> **Activity**
Within the listing below, the lines to output run from the one containing "lime brick E3:E5" through the one containing "yellow brick J1:J6"; copy them exactly and nothing else.

> **Supplied records**
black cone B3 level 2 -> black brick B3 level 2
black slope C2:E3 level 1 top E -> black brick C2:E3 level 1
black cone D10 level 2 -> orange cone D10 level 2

...

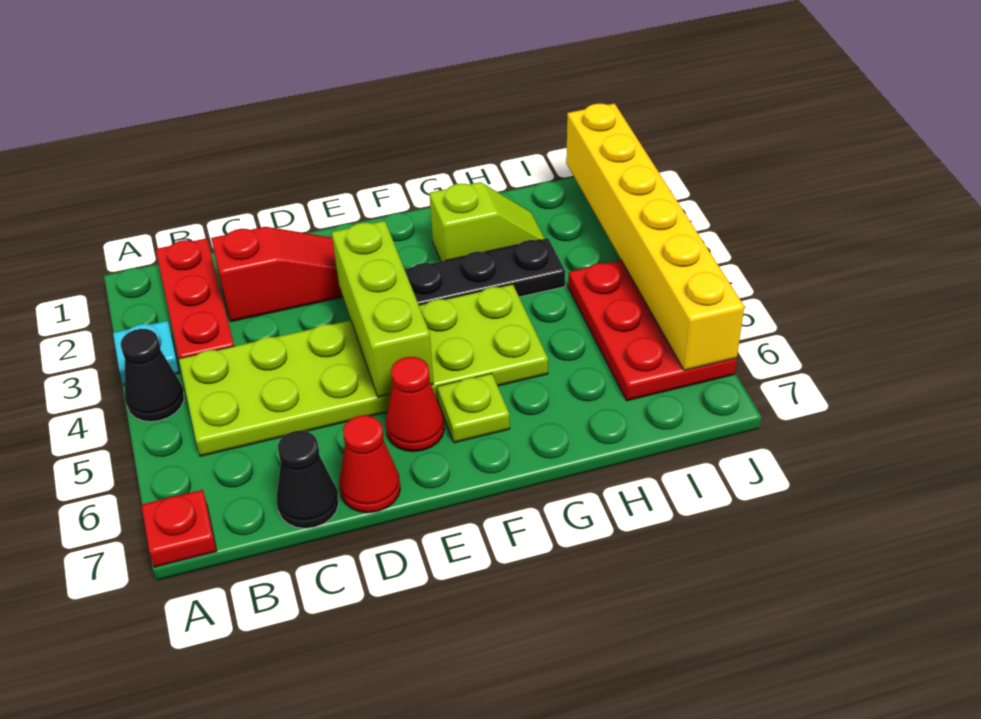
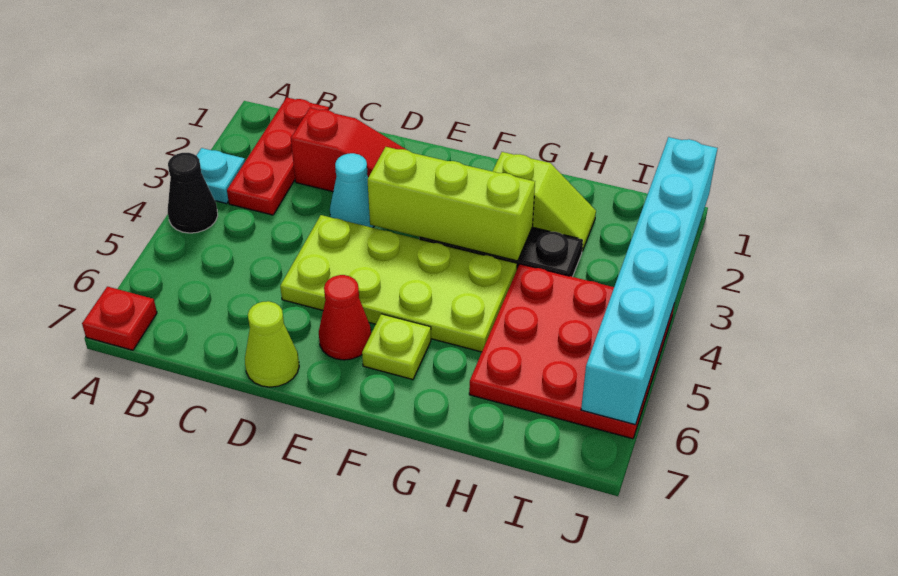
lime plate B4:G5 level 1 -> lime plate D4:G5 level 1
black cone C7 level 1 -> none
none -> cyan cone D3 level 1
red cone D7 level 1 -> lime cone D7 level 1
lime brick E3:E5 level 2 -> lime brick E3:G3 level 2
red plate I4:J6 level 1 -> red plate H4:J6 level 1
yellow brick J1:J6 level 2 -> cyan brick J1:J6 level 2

...

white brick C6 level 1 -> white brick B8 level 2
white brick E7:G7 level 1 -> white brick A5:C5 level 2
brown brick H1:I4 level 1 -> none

> **Written response**
lime brick E3:E5 level 2 -> lime brick E3:G3 level 2
red plate I4:J6 level 1 -> red plate H4:J6 level 1
yellow brick J1:J6 level 2 -> cyan brick J1:J6 level 2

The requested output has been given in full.